*** Opening of Given entries ***

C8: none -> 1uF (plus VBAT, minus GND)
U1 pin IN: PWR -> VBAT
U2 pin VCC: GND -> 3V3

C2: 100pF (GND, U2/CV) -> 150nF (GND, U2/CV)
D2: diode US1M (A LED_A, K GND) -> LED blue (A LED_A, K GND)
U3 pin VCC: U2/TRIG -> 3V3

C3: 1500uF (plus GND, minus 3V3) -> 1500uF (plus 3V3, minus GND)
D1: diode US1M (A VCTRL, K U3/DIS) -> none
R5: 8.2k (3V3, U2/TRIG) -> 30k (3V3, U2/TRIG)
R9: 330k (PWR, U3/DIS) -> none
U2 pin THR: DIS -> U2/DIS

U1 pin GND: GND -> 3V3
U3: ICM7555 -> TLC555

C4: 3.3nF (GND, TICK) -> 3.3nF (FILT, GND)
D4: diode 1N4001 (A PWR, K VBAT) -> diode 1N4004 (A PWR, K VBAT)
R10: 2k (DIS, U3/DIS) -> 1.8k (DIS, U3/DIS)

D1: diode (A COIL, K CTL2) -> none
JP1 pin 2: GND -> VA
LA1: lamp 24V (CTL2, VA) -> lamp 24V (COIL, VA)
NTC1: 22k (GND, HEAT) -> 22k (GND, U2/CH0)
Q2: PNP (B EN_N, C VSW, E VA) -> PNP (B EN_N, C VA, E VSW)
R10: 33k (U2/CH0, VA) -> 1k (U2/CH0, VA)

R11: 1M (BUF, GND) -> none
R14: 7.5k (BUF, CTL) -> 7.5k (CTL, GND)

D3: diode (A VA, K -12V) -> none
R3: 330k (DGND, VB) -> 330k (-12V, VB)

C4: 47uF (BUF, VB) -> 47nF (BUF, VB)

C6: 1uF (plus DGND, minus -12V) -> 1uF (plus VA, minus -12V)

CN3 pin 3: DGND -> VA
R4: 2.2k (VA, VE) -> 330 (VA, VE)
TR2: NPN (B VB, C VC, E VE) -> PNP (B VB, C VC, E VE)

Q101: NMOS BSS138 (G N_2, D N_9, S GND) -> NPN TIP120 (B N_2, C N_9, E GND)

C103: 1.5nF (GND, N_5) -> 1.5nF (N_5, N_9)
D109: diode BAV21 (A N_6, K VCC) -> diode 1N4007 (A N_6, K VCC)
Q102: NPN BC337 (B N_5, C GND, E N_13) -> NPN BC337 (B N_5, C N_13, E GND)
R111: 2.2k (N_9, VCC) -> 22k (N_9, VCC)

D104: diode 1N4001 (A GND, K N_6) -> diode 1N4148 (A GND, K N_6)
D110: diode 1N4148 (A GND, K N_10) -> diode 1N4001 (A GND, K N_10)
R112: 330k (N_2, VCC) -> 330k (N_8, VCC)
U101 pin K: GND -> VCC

*** Close of Given entries ***

# [Description of the task]
Begin at the top of the records above and quote each line exactly, ending with the line that contains "Q101: NMOS BSS138".

# [Output of the task]
C8: none -> 1uF (plus VBAT, minus GND)
U1 pin IN: PWR -> VBAT
U2 pin VCC: GND -> 3V3

C2: 100pF (GND, U2/CV) -> 150nF (GND, U2/CV)
D2: diode US1M (A LED_A, K GND) -> LED blue (A LED_A, K GND)
U3 pin VCC: U2/TRIG -> 3V3

C3: 1500uF (plus GND, minus 3V3) -> 1500uF (plus 3V3, minus GND)
D1: diode US1M (A VCTRL, K U3/DIS) -> none
R5: 8.2k (3V3, U2/TRIG) -> 30k (3V3, U2/TRIG)
R9: 330k (PWR, U3/DIS) -> none
U2 pin THR: DIS -> U2/DIS

U1 pin GND: GND -> 3V3
U3: ICM7555 -> TLC555

C4: 3.3nF (GND, TICK) -> 3.3nF (FILT, GND)
D4: diode 1N4001 (A PWR, K VBAT) -> diode 1N4004 (A PWR, K VBAT)
R10: 2k (DIS, U3/DIS) -> 1.8k (DIS, U3/DIS)

D1: diode (A COIL, K CTL2) -> none
JP1 pin 2: GND -> VA
LA1: lamp 24V (CTL2, VA) -> lamp 24V (COIL, VA)
NTC1: 22k (GND, HEAT) -> 22k (GND, U2/CH0)
Q2: PNP (B EN_N, C VSW, E VA) -> PNP (B EN_N, C VA, E VSW)
R10: 33k (U2/CH0, VA) -> 1k (U2/CH0, VA)

R11: 1M (BUF, GND) -> none
R14: 7.5k (BUF, CTL) -> 7.5k (CTL, GND)

D3: diode (A VA, K -12V) -> none
R3: 330k (DGND, VB) -> 330k (-12V, VB)

C4: 47uF (BUF, VB) -> 47nF (BUF, VB)

C6: 1uF (plus DGND, minus -12V) -> 1uF (plus VA, minus -12V)

CN3 pin 3: DGND -> VA
R4: 2.2k (VA, VE) -> 330 (VA, VE)
TR2: NPN (B VB, C VC, E VE) -> PNP (B VB, C VC, E VE)

Q101: NMOS BSS138 (G N_2, D N_9, S GND) -> NPN TIP120 (B N_2, C N_9, E GND)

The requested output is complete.